▶ **Work instructions**
Within the entries below, the lines from the one with "LUX pin SDA: TX -> D4" through the one with "HALL pin OUT: D8 -> D2" are to be set down exactly, both ends kept.

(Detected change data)

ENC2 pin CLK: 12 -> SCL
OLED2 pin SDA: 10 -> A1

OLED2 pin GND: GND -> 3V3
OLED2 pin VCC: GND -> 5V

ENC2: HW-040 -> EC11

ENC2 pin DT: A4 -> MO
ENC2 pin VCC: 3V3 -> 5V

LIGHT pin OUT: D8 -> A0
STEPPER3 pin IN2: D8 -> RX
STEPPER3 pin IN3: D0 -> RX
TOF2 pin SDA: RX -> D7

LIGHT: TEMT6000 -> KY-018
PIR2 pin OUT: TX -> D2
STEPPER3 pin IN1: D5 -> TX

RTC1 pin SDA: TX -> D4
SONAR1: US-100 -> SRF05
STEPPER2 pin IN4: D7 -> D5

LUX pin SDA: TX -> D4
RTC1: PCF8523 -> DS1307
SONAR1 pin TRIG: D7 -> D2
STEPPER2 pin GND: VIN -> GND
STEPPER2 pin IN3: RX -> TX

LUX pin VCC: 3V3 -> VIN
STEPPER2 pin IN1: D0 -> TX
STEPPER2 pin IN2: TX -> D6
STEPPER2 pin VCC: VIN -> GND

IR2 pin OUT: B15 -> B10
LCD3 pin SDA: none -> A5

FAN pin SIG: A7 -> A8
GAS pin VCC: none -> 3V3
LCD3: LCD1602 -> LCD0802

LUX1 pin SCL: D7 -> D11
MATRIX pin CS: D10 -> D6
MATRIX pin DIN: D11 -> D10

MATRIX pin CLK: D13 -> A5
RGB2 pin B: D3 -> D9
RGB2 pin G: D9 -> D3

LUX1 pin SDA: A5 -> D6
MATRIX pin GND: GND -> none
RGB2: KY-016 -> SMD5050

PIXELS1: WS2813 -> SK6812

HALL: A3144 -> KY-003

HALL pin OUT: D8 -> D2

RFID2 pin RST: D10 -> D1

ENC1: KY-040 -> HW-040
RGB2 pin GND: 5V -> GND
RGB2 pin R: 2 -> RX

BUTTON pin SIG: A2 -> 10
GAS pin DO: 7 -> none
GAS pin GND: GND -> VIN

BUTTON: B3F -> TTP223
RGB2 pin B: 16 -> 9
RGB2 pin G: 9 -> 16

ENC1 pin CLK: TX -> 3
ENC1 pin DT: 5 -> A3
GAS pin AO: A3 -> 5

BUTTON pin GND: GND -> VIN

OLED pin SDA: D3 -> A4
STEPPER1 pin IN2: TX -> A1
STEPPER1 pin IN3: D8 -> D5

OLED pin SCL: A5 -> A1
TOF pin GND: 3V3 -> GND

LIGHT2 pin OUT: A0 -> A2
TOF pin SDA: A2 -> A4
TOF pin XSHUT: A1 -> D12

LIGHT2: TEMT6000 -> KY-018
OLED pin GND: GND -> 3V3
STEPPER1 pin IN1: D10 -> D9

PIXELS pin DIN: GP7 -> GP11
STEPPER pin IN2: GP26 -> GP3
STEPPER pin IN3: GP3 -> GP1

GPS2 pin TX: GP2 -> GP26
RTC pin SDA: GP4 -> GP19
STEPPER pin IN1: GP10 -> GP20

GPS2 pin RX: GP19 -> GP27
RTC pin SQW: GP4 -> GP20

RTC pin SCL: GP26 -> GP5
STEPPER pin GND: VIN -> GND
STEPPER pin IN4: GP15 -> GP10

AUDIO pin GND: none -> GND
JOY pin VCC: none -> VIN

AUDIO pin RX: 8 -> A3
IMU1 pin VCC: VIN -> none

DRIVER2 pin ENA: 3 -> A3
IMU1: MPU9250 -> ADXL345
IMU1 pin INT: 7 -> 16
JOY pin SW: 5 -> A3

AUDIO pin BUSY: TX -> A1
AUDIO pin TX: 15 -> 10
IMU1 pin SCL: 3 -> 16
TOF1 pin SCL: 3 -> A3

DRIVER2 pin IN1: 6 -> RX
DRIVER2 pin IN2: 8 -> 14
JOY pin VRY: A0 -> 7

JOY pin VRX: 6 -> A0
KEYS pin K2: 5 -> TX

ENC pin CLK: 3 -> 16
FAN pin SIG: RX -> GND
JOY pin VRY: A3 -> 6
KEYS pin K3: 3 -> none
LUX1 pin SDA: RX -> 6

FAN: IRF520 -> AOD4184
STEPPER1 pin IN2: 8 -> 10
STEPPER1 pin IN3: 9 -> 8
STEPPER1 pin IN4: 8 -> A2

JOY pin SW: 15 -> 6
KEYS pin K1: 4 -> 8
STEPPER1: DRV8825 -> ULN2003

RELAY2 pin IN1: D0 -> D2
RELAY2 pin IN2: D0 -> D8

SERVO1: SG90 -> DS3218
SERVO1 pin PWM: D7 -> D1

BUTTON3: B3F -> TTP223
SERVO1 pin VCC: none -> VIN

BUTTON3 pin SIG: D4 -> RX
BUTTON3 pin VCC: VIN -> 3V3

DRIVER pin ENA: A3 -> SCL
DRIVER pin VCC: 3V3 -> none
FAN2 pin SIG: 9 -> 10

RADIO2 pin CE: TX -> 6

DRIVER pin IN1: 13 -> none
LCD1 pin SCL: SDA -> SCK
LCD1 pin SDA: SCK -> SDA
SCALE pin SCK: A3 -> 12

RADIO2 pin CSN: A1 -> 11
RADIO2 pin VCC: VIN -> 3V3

▶ **Response box**
LUX pin SDA: TX -> D4
RTC1: PCF8523 -> DS1307
SONAR1 pin TRIG: D7 -> D2
STEPPER2 pin GND: VIN -> GND
STEPPER2 pin IN3: RX -> TX

LUX pin VCC: 3V3 -> VIN
STEPPER2 pin IN1: D0 -> TX
STEPPER2 pin IN2: TX -> D6
STEPPER2 pin VCC: VIN -> GND

IR2 pin OUT: B15 -> B10
LCD3 pin SDA: none -> A5

FAN pin SIG: A7 -> A8
GAS pin VCC: none -> 3V3
LCD3: LCD1602 -> LCD0802

LUX1 pin SCL: D7 -> D11
MATRIX pin CS: D10 -> D6
MATRIX pin DIN: D11 -> D10

MATRIX pin CLK: D13 -> A5
RGB2 pin B: D3 -> D9
RGB2 pin G: D9 -> D3

LUX1 pin SDA: A5 -> D6
MATRIX pin GND: GND -> none
RGB2: KY-016 -> SMD5050

PIXELS1: WS2813 -> SK6812

HALL: A3144 -> KY-003

HALL pin OUT: D8 -> D2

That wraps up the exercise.